Your task is to return the listing below word for word, without any of its images.

● GIVEN INFORMATION:
* * * *

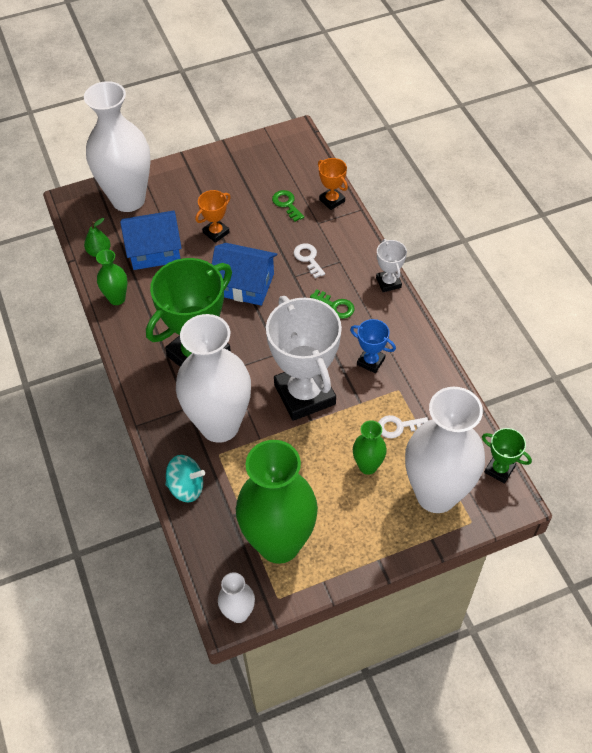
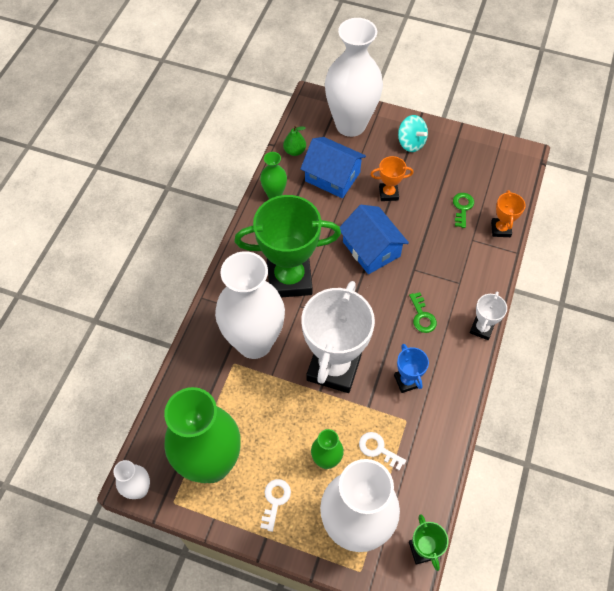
camera: 40 degrees right, 5 degrees up
(186, 487) = (191, 369): turquoise spinning top -> turquoise spinning top (411, 143)
(308, 258) = (437, 263): white key -> white key (275, 500)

* * * *

● EXERCISE SOLUTION:
camera: 40 degrees right, 5 degrees up
(186, 487) = (191, 369): turquoise spinning top -> turquoise spinning top (411, 143)
(308, 258) = (437, 263): white key -> white key (275, 500)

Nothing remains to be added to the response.